* _PROBLEM STATEMENT_:
When copying the data below, keep only the lines from the one with "FAN pin SIG: RX -> A5" through the one with "PIXELS2 pin DIN: D13 -> A5", word for word, and skip the pictures.
╭──
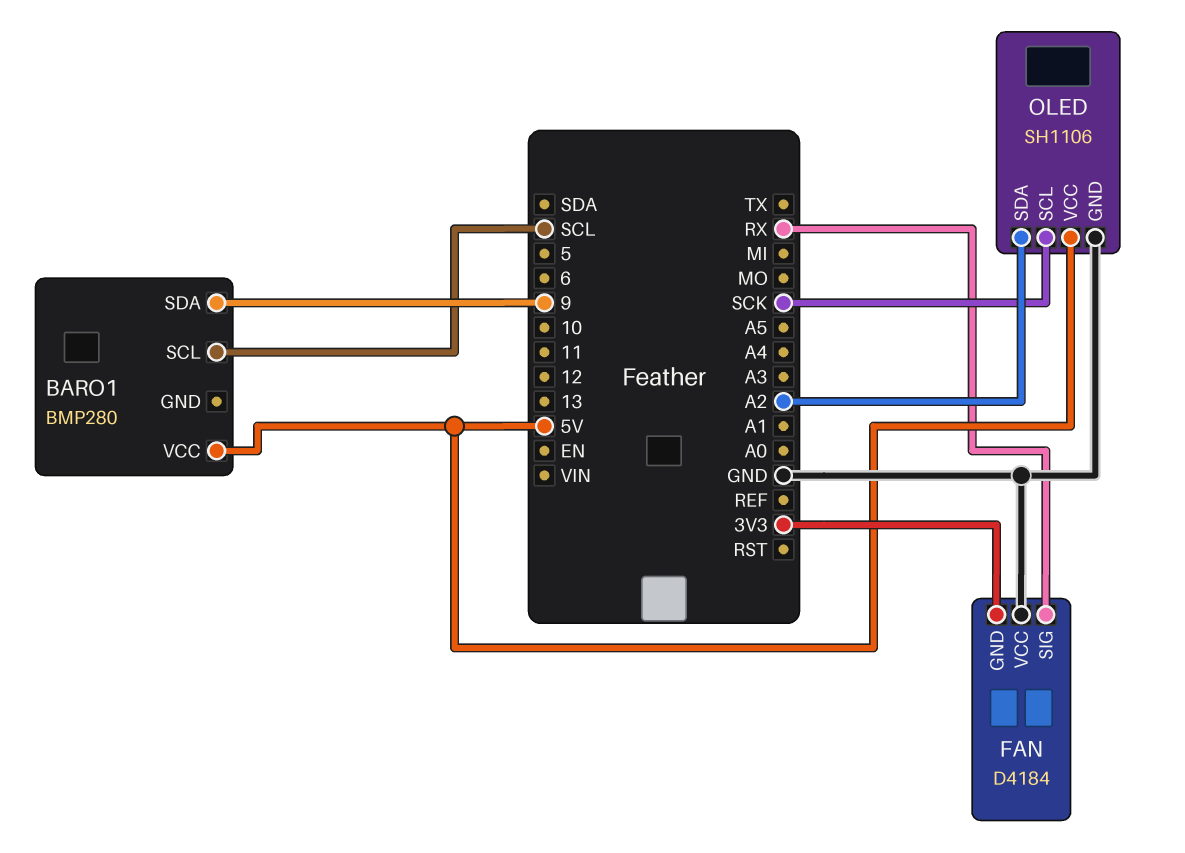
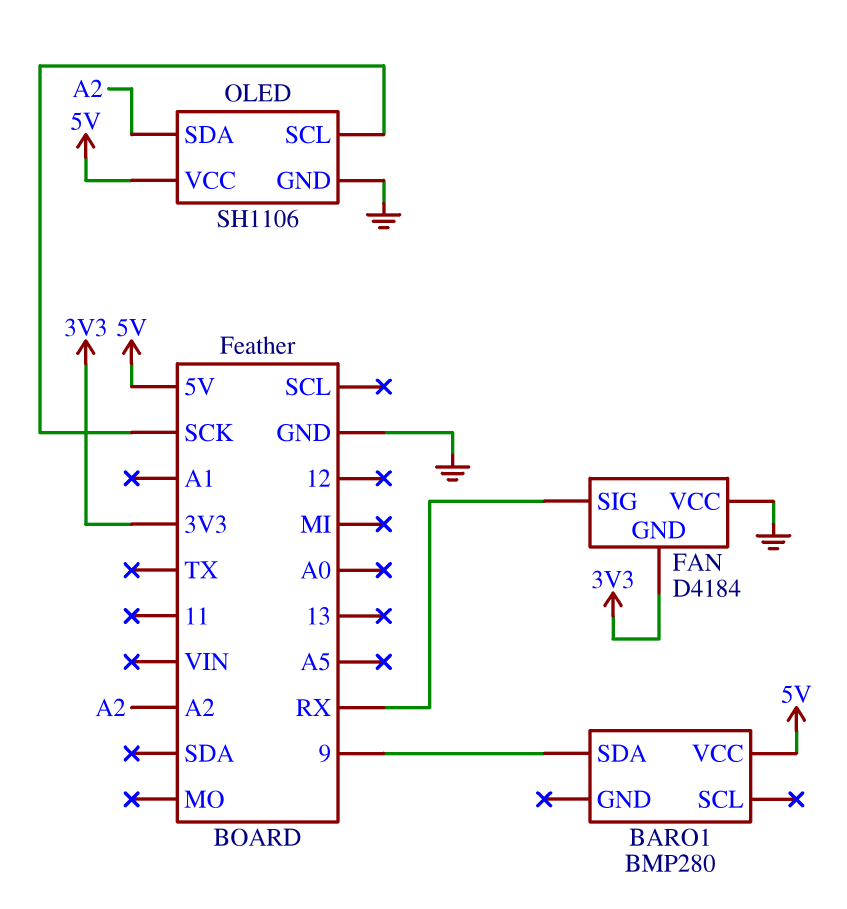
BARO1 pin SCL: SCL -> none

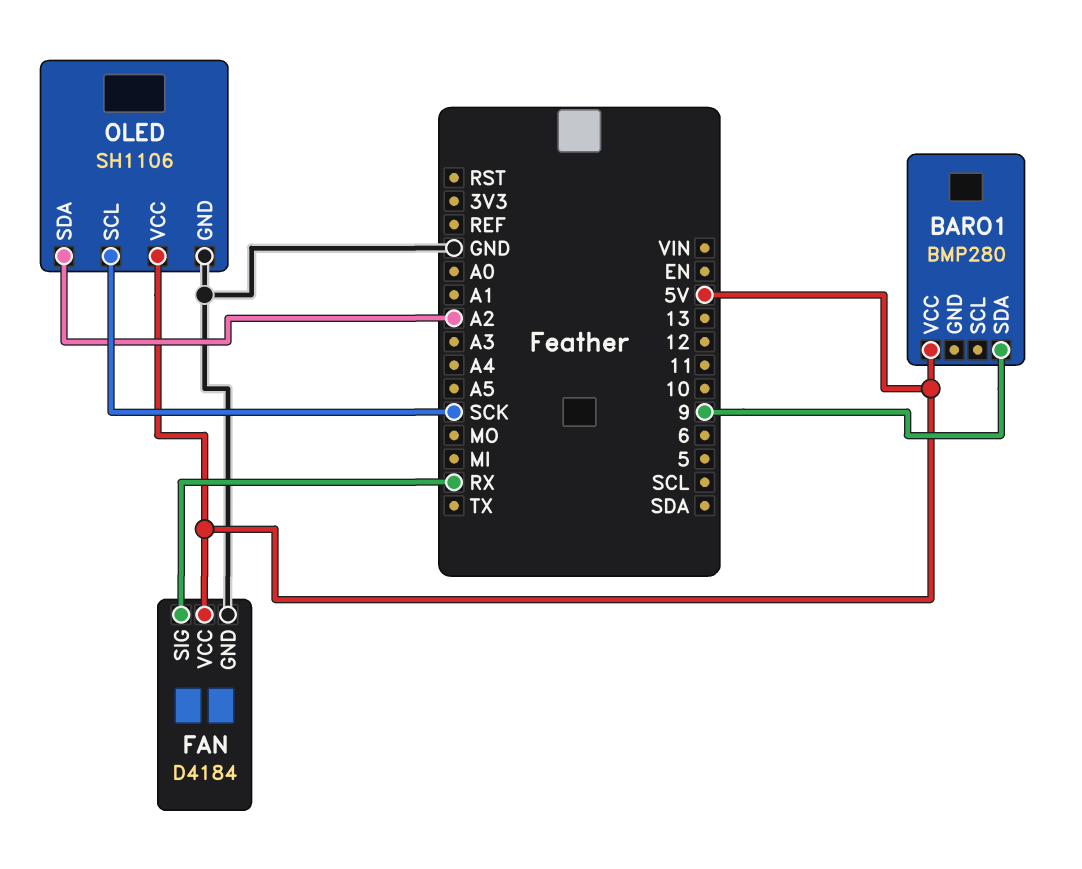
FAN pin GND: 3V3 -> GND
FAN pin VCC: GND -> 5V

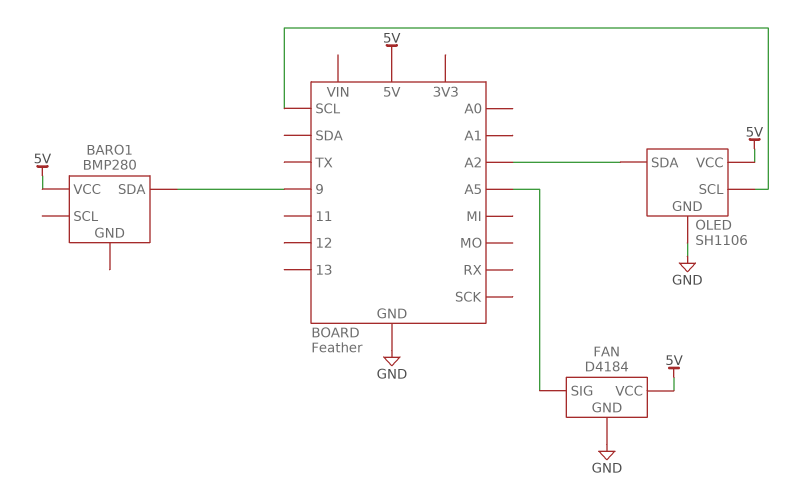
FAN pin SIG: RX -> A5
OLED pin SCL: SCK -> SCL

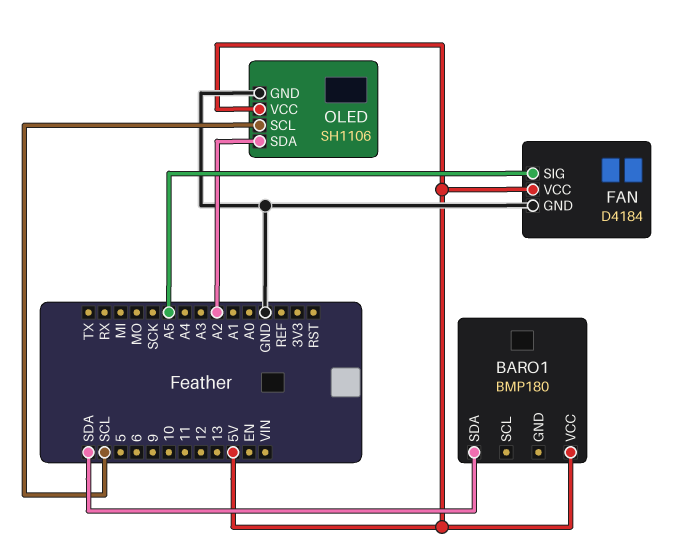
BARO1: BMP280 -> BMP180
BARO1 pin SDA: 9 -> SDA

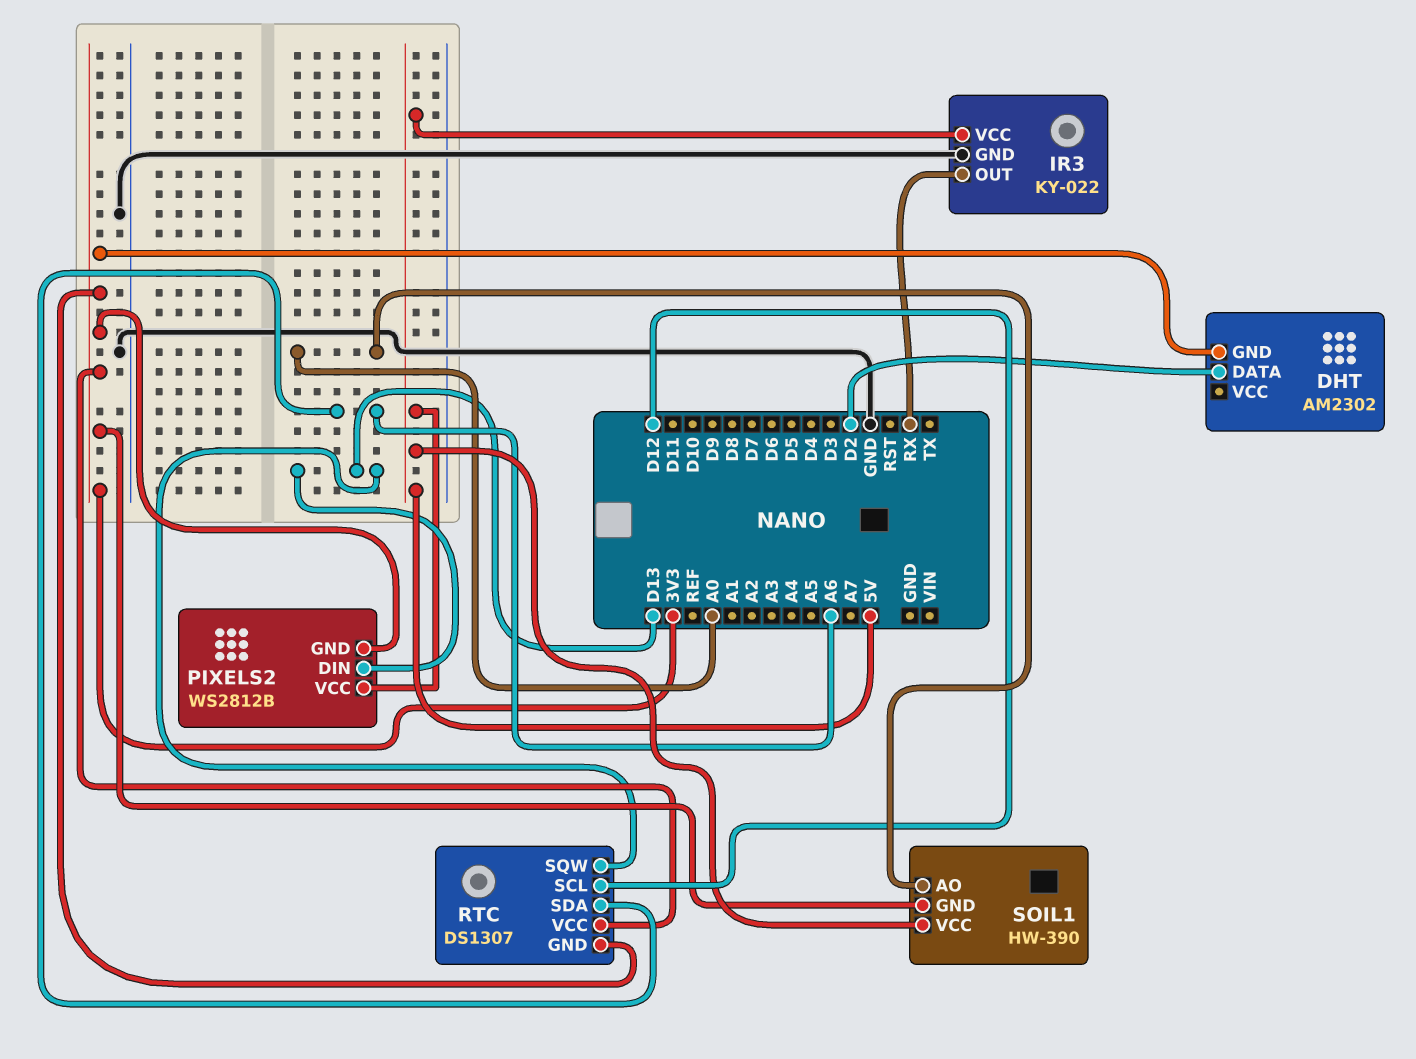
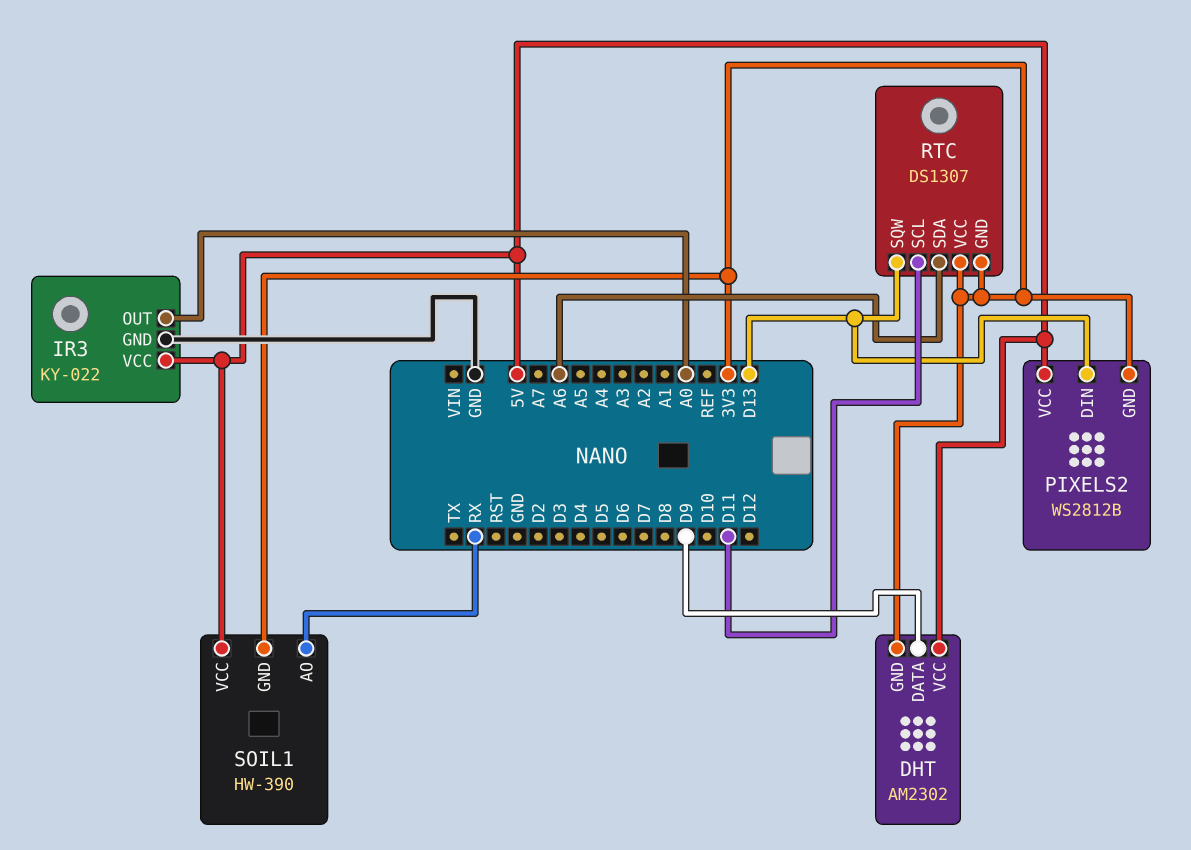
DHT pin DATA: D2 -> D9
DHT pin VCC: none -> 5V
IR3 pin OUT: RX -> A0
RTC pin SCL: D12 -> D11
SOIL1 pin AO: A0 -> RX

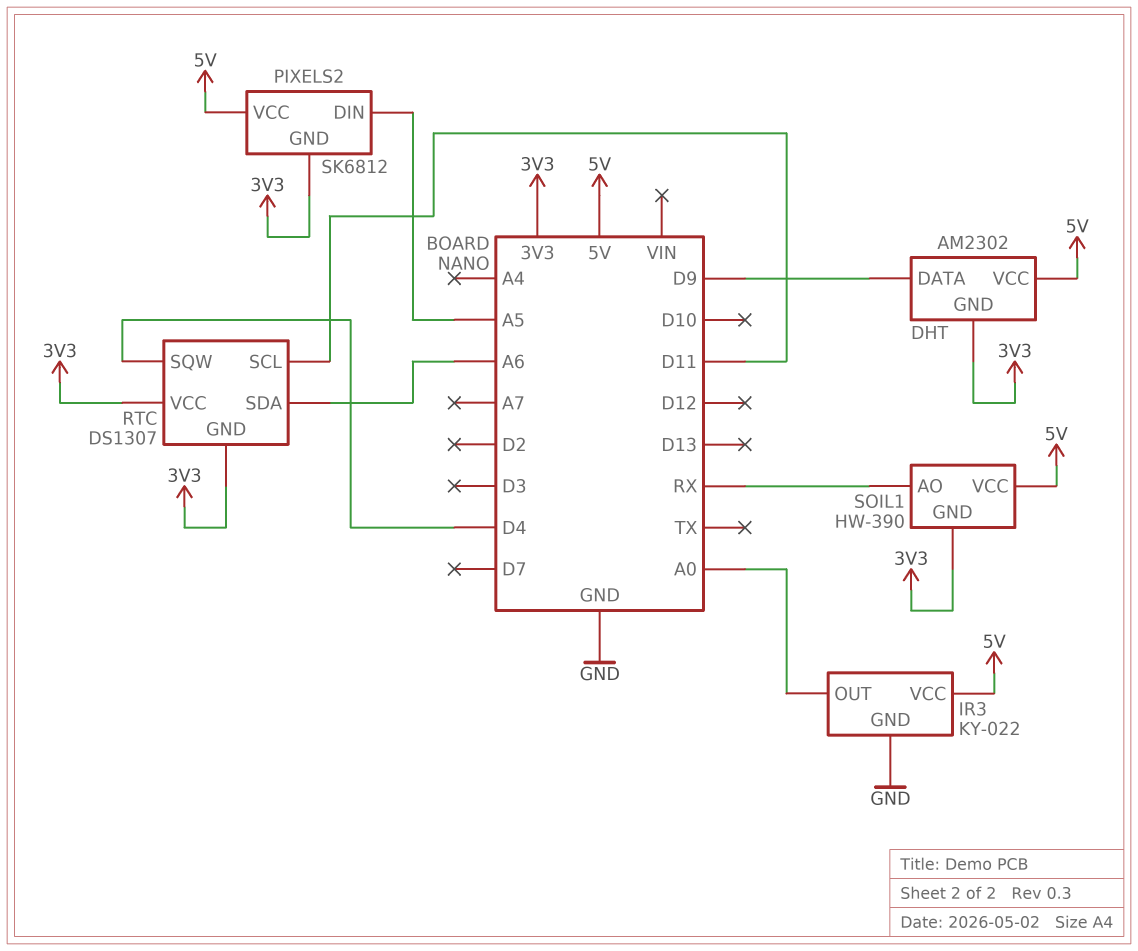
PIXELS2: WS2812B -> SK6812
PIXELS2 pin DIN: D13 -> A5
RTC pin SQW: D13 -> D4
╰──
* _SOLUTION FOR THIS TASK_:
FAN pin SIG: RX -> A5
OLED pin SCL: SCK -> SCL

BARO1: BMP280 -> BMP180
BARO1 pin SDA: 9 -> SDA

DHT pin DATA: D2 -> D9
DHT pin VCC: none -> 5V
IR3 pin OUT: RX -> A0
RTC pin SCL: D12 -> D11
SOIL1 pin AO: A0 -> RX

PIXELS2: WS2812B -> SK6812
PIXELS2 pin DIN: D13 -> A5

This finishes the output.